_What you will do:_ No pictures belong in the copy. Retype exactly, and only, the stretch of lines below from the one with "D101: diode 1N914" through the one with "U103 pin OUT: 3V3 -> GND".

_Record set:_
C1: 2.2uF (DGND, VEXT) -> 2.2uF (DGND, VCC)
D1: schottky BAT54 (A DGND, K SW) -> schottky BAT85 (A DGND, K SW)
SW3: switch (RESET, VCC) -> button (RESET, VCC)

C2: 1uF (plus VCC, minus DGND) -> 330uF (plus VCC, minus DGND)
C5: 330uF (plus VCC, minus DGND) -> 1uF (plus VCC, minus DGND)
* * *
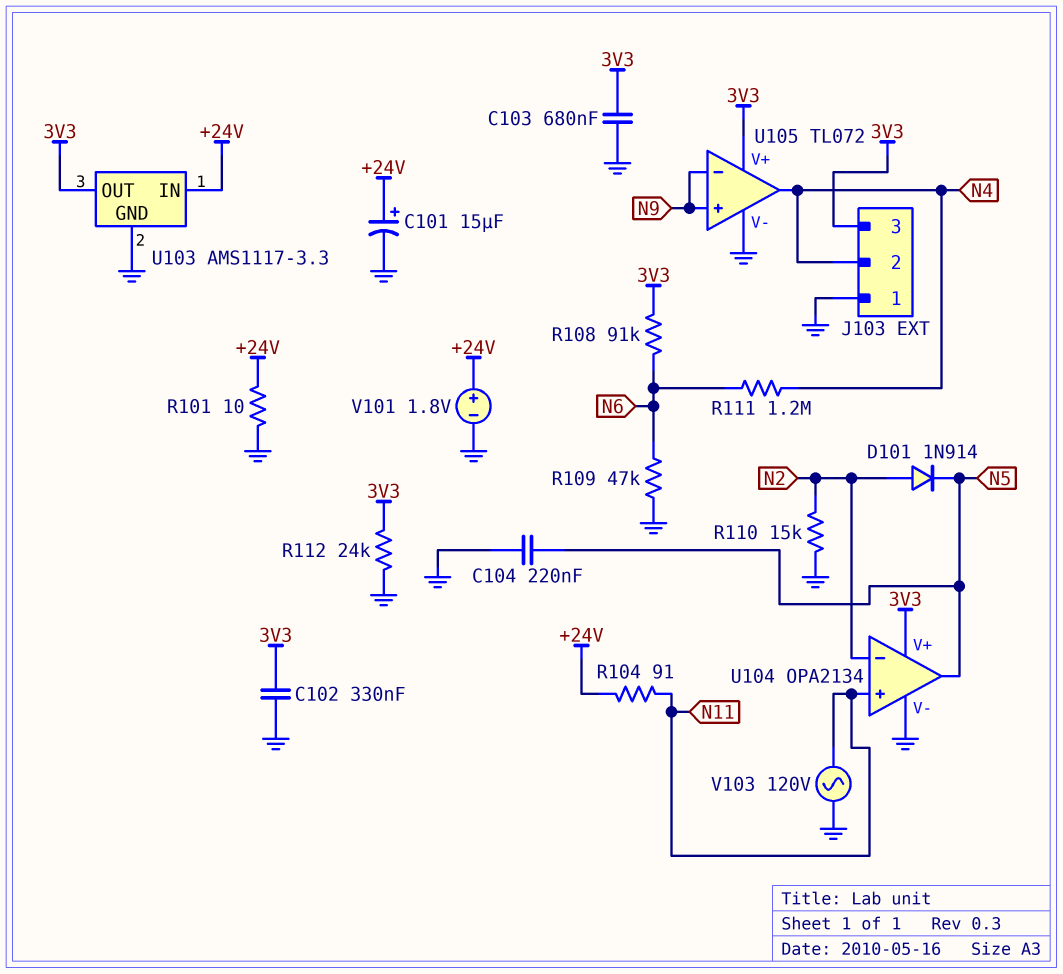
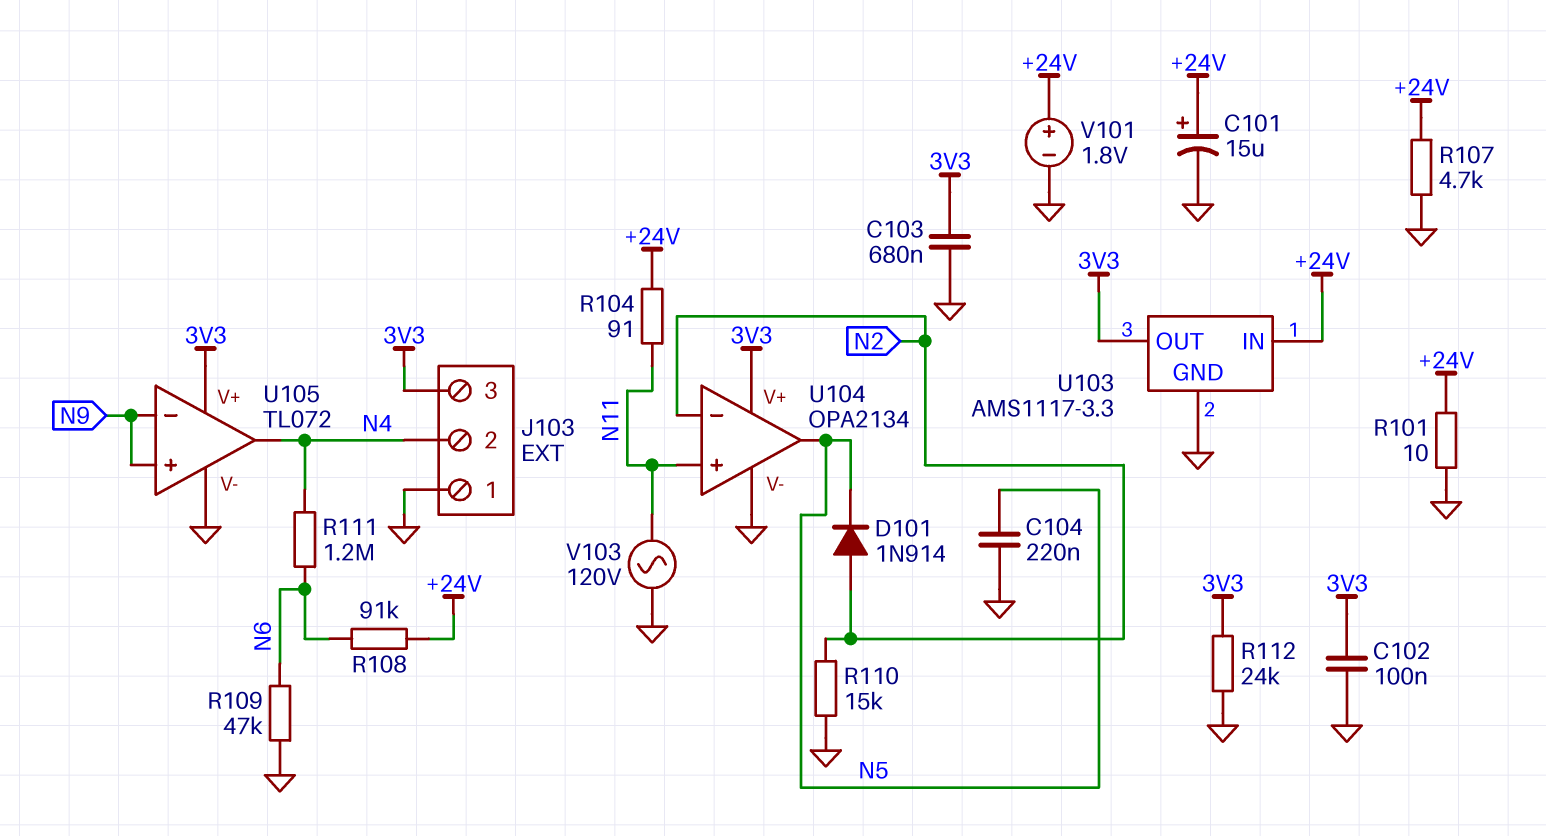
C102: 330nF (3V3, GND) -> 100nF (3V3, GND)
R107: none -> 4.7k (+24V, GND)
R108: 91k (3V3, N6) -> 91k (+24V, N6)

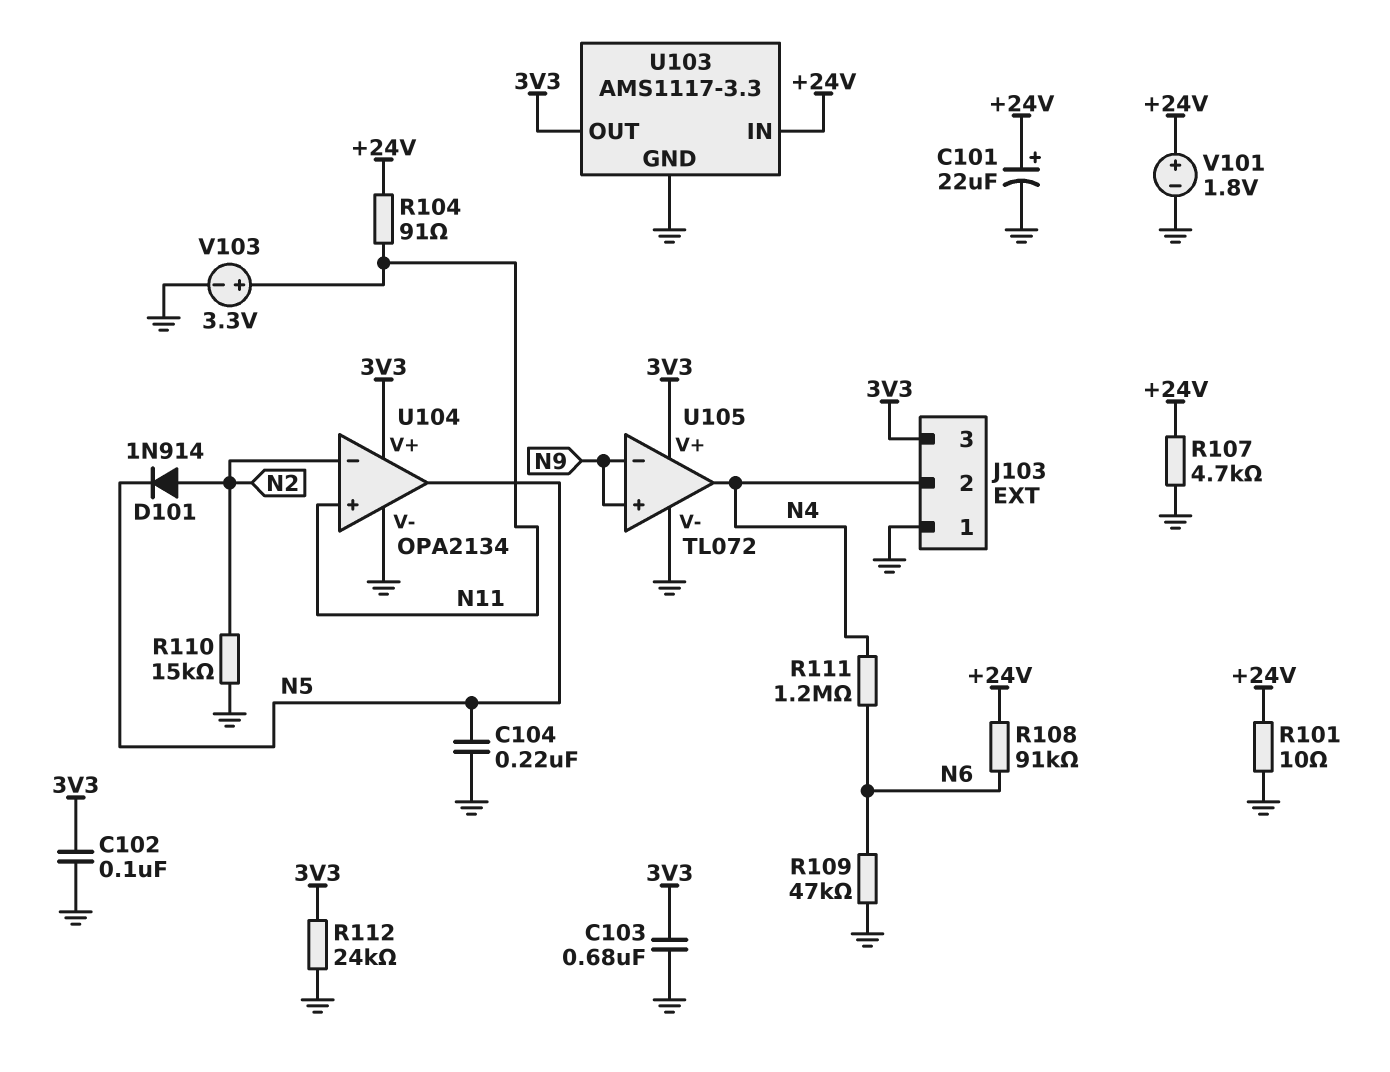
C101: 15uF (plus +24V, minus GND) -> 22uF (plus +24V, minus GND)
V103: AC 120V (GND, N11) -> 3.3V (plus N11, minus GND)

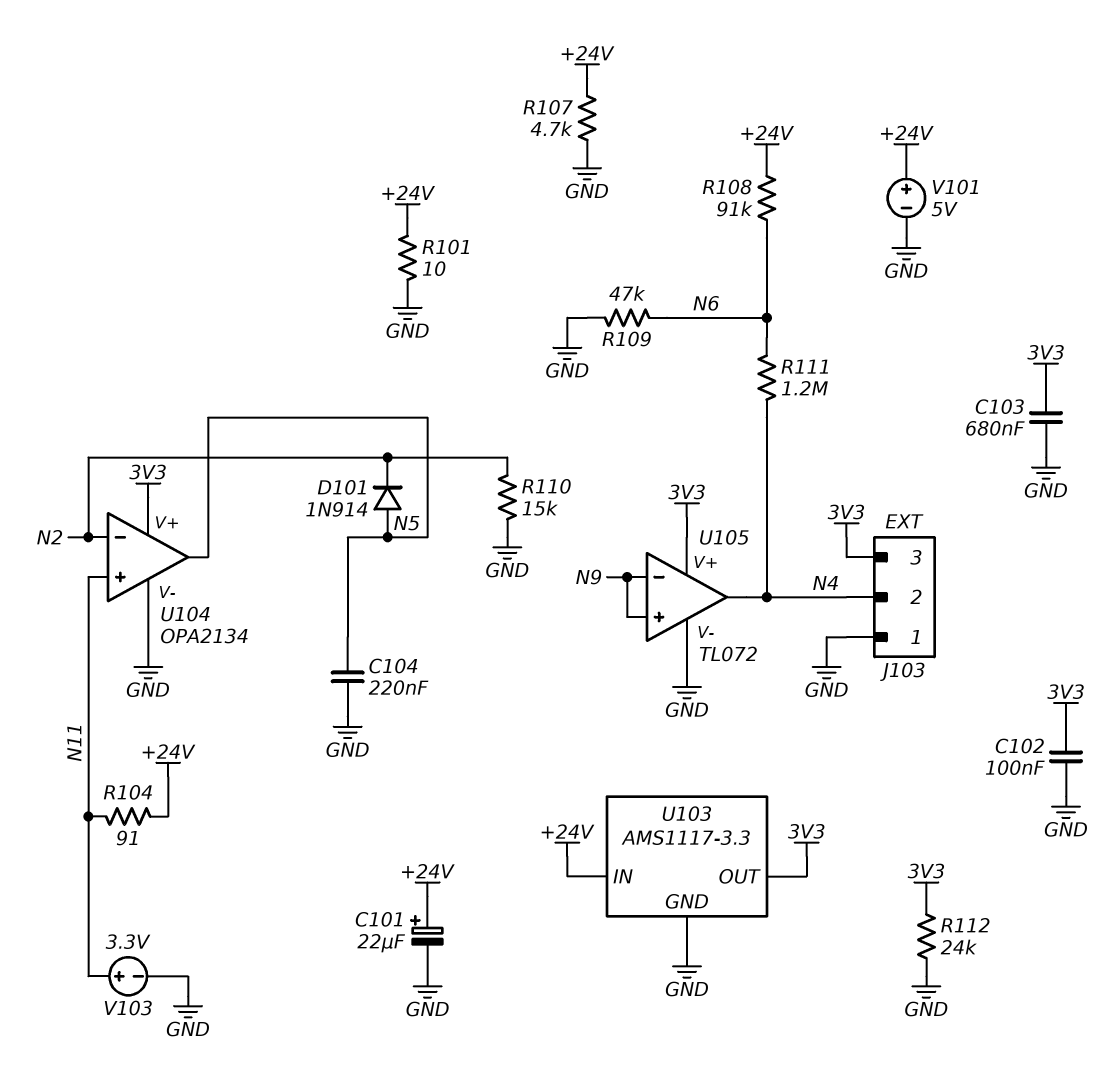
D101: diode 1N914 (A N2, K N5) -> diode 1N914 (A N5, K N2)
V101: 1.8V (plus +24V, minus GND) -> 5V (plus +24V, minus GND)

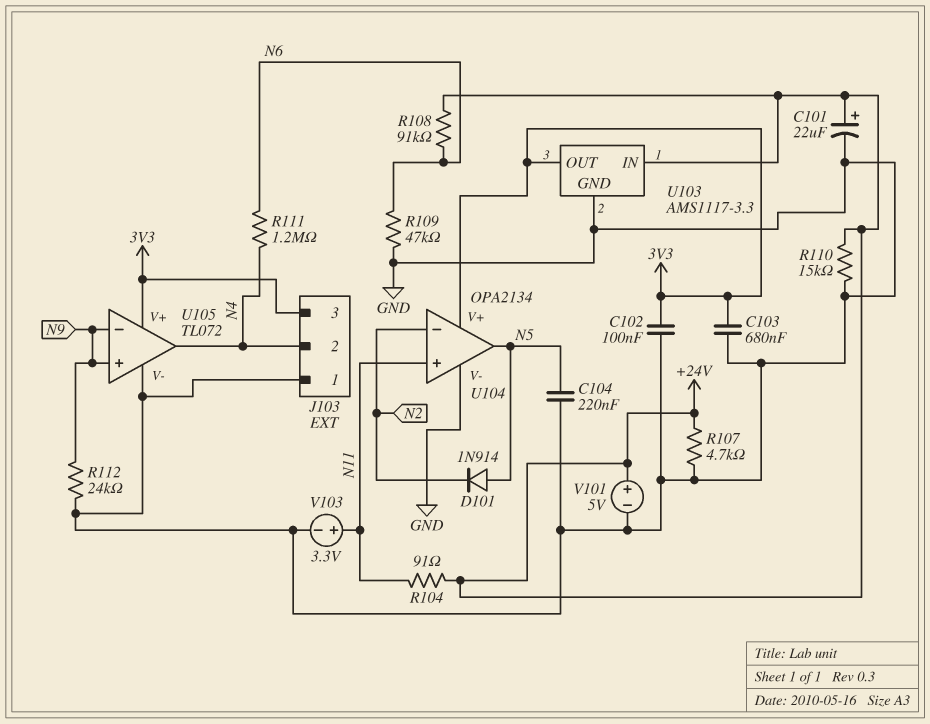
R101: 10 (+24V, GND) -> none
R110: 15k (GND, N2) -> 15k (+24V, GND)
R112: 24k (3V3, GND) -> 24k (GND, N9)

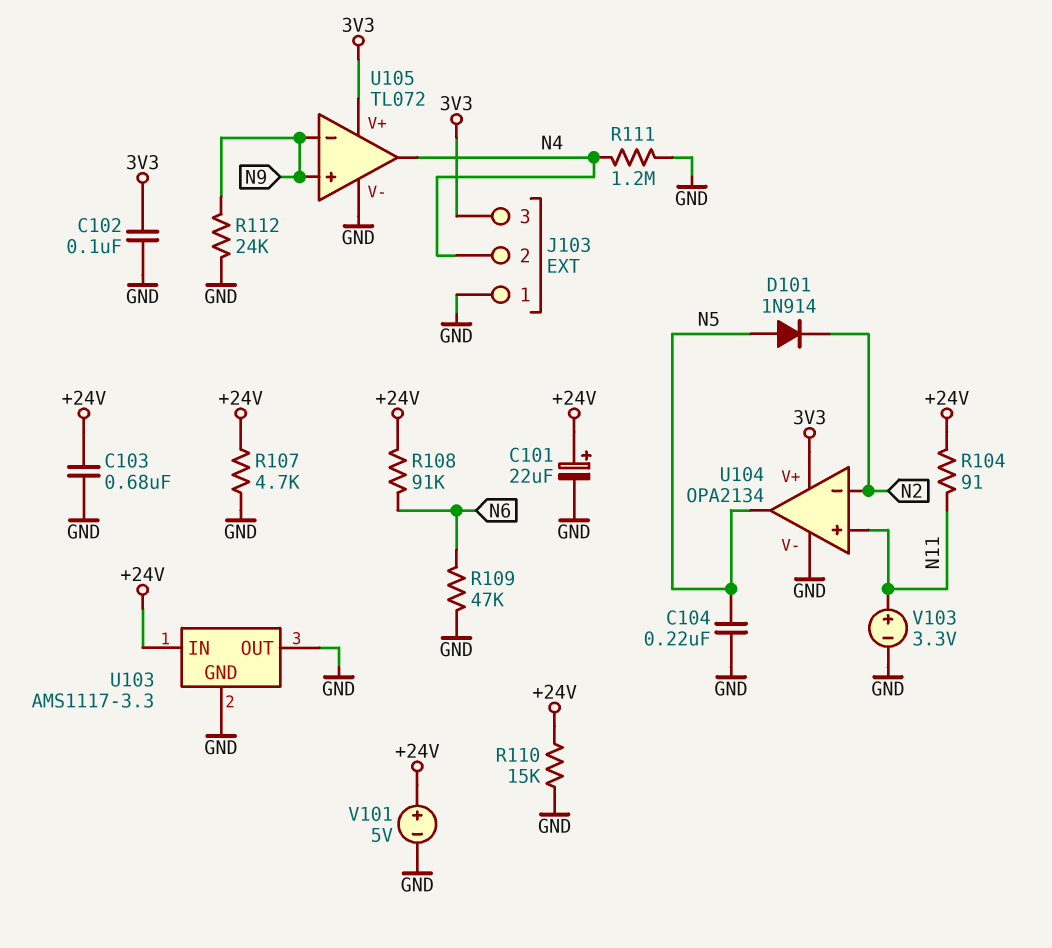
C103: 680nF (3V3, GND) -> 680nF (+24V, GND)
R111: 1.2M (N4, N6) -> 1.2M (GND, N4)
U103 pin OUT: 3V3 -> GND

_Task output:_
D101: diode 1N914 (A N2, K N5) -> diode 1N914 (A N5, K N2)
V101: 1.8V (plus +24V, minus GND) -> 5V (plus +24V, minus GND)

R101: 10 (+24V, GND) -> none
R110: 15k (GND, N2) -> 15k (+24V, GND)
R112: 24k (3V3, GND) -> 24k (GND, N9)

C103: 680nF (3V3, GND) -> 680nF (+24V, GND)
R111: 1.2M (N4, N6) -> 1.2M (GND, N4)
U103 pin OUT: 3V3 -> GND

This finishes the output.